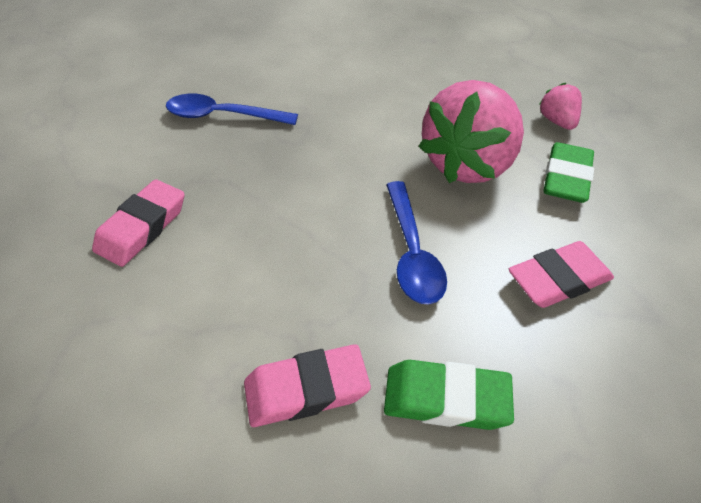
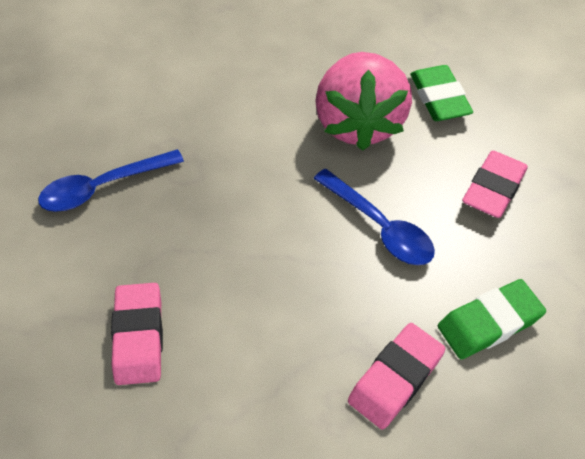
camera: 35 degrees left, 5 degrees up
pink strawberry [540,83,582,130] -> none

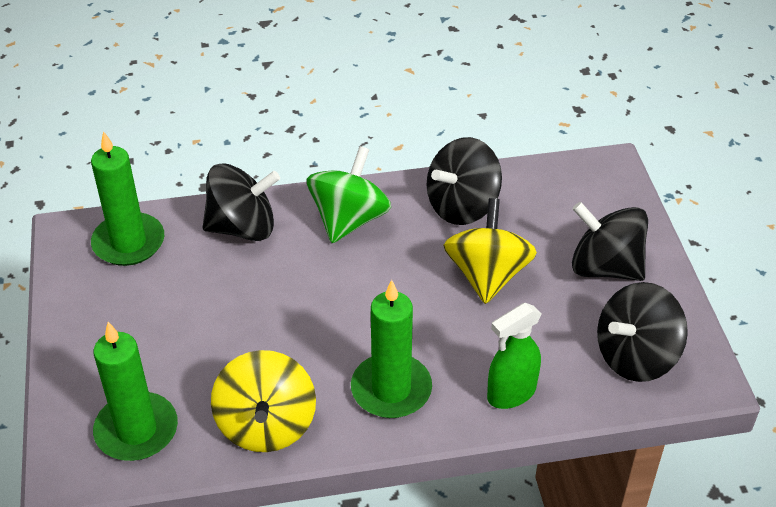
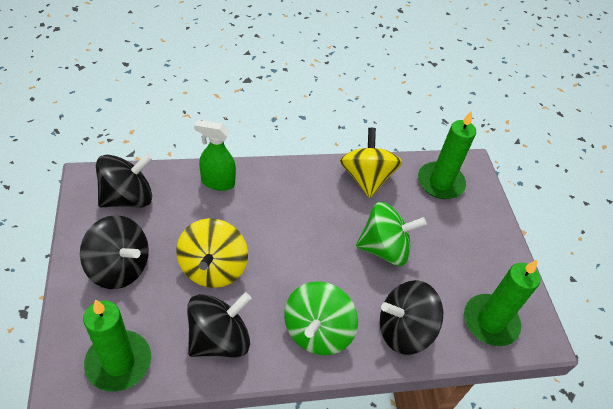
camera: 175 degrees right, 5 degrees up
green candle [351,280,432,418] -> green candle moved to [83,299,151,392]
green spray bottle [487,303,541,409] -> green spray bottle turned 135 degrees counterclockwise [194,120,236,191]
none -> green spinning top [356,202,427,266]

● **Task instructions**:
Your answer must be an exact copy of every entry, with no pictures in it.

● **Solution**:
camera: 35 degrees left, 5 degrees up
pink strawberry [540,83,582,130] -> none

camera: 175 degrees right, 5 degrees up
green candle [351,280,432,418] -> green candle moved to [83,299,151,392]
green spray bottle [487,303,541,409] -> green spray bottle turned 135 degrees counterclockwise [194,120,236,191]
none -> green spinning top [356,202,427,266]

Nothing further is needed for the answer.